:: Exercise details ::
Output the data below exactly, without images.

::::::

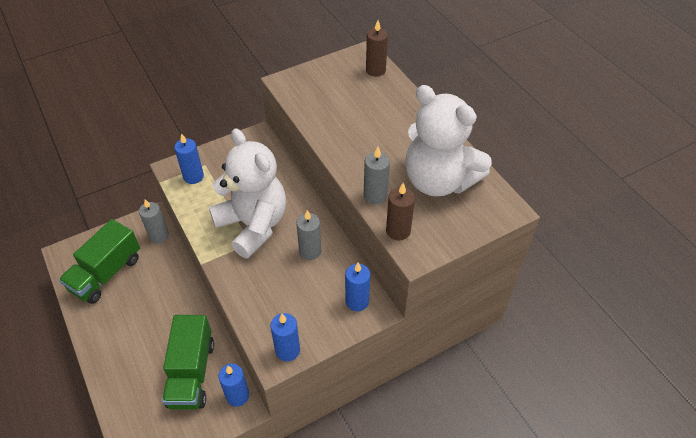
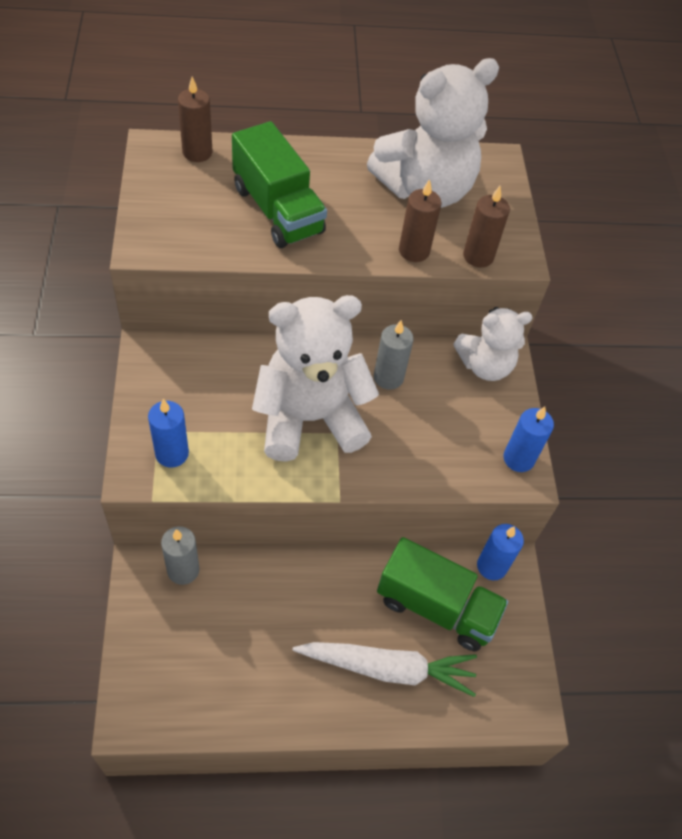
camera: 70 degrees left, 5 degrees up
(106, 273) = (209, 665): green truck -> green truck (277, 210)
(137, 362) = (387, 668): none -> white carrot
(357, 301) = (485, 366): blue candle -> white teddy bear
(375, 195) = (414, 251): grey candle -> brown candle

::::::

:: Solution to the problem ::
camera: 70 degrees left, 5 degrees up
(106, 273) = (209, 665): green truck -> green truck (277, 210)
(137, 362) = (387, 668): none -> white carrot
(357, 301) = (485, 366): blue candle -> white teddy bear
(375, 195) = (414, 251): grey candle -> brown candle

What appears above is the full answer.